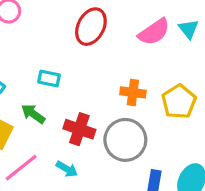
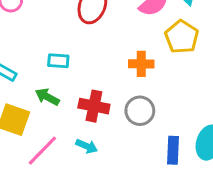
yellow pentagon: (179, 102) -> (182, 37), moved
gray circle: (125, 140) -> (140, 111), size x0.7

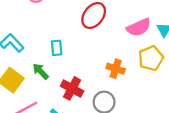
cyan rectangle: (58, 61) -> (57, 48), turned 63

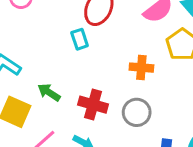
cyan rectangle: (57, 48) -> (80, 39), moved

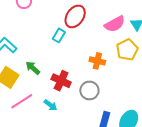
cyan rectangle: (80, 39) -> (59, 35), turned 40

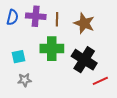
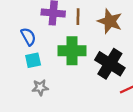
blue semicircle: (12, 17) -> (28, 37), moved, turned -42

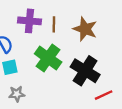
green cross: (72, 51) -> (48, 58), turned 36

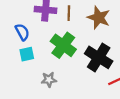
gray star: (17, 94) -> (49, 80), moved

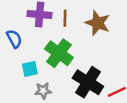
cyan square: (27, 54) -> (30, 69), moved
black cross: (99, 57) -> (88, 82), moved

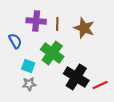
cyan square: (30, 69) -> (28, 66), turned 32
gray star: (43, 91) -> (29, 84), moved

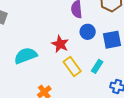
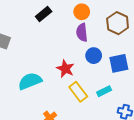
cyan rectangle: (97, 66) -> (104, 91), turned 32

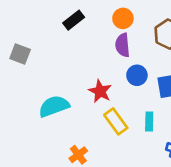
cyan rectangle: (104, 91) -> (149, 122), turned -64

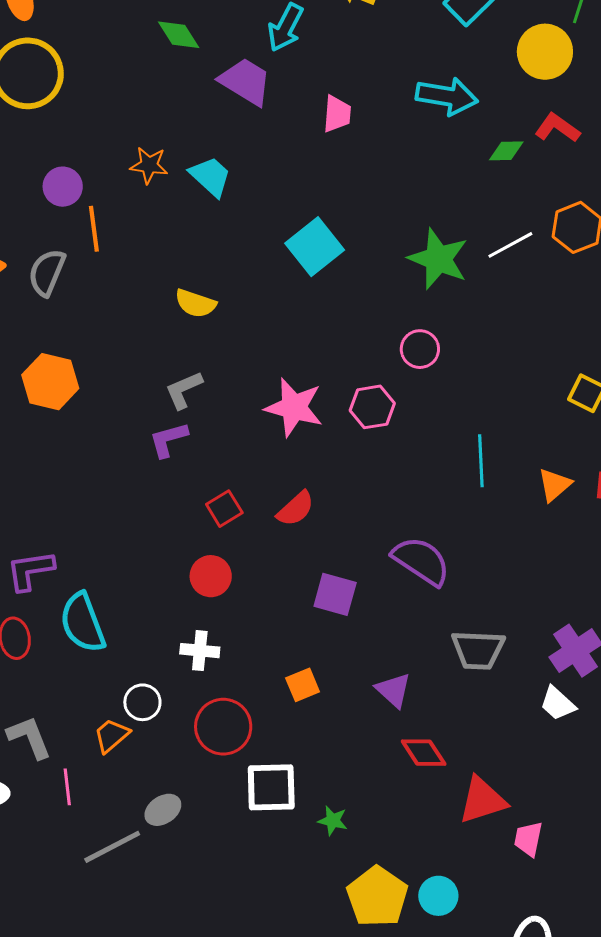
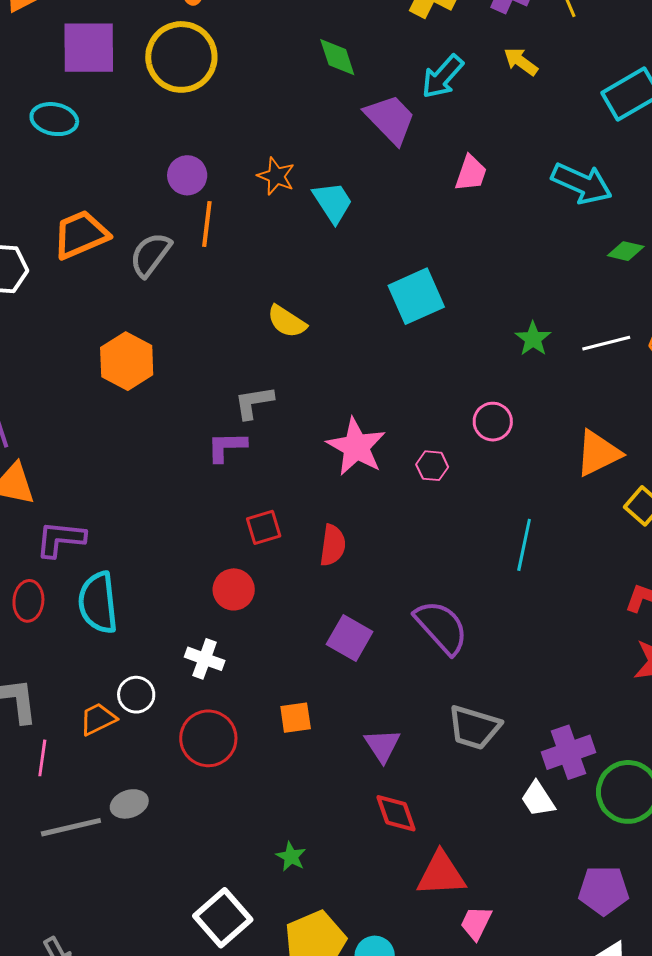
green star: (438, 259) -> (533, 339), size x0.6
pink hexagon: (372, 407) -> (432, 466), size x0.7
orange triangle: (555, 485) -> (598, 453), moved, size x1.4
red semicircle: (296, 509) -> (333, 545), turned -54
white square: (271, 787) -> (223, 918), moved, turned 36

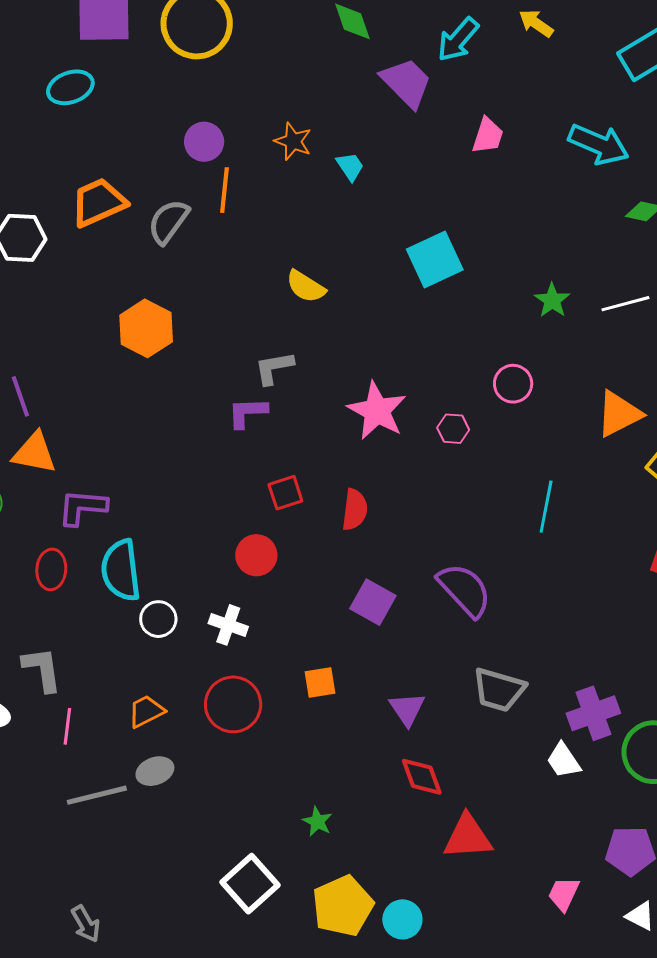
cyan ellipse: (54, 119) -> (70, 87), turned -30
cyan trapezoid: (333, 202) -> (350, 167), size x0.7
white circle: (136, 695) -> (158, 619), moved
orange trapezoid: (98, 719) -> (146, 711), moved
pink trapezoid: (476, 923) -> (564, 894), moved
○ ○ ○ ○ ○ ○ ○
• **THE PROBLEM**
Repeat the lines from the line containing "gray star: (17, 94) -> (49, 80), moved" through the end of the material above exactly, with no pictures and nothing else.

• **YOUR SOLUTION**
gray star: (17, 94) -> (49, 80), moved

cyan square: (27, 54) -> (30, 69), moved
black cross: (99, 57) -> (88, 82), moved

cyan square: (30, 69) -> (28, 66), turned 32
gray star: (43, 91) -> (29, 84), moved

cyan rectangle: (97, 66) -> (104, 91), turned 32

cyan rectangle: (104, 91) -> (149, 122), turned -64

green star: (438, 259) -> (533, 339), size x0.6
pink hexagon: (372, 407) -> (432, 466), size x0.7
orange triangle: (555, 485) -> (598, 453), moved, size x1.4
red semicircle: (296, 509) -> (333, 545), turned -54
white square: (271, 787) -> (223, 918), moved, turned 36

cyan ellipse: (54, 119) -> (70, 87), turned -30
cyan trapezoid: (333, 202) -> (350, 167), size x0.7
white circle: (136, 695) -> (158, 619), moved
orange trapezoid: (98, 719) -> (146, 711), moved
pink trapezoid: (476, 923) -> (564, 894), moved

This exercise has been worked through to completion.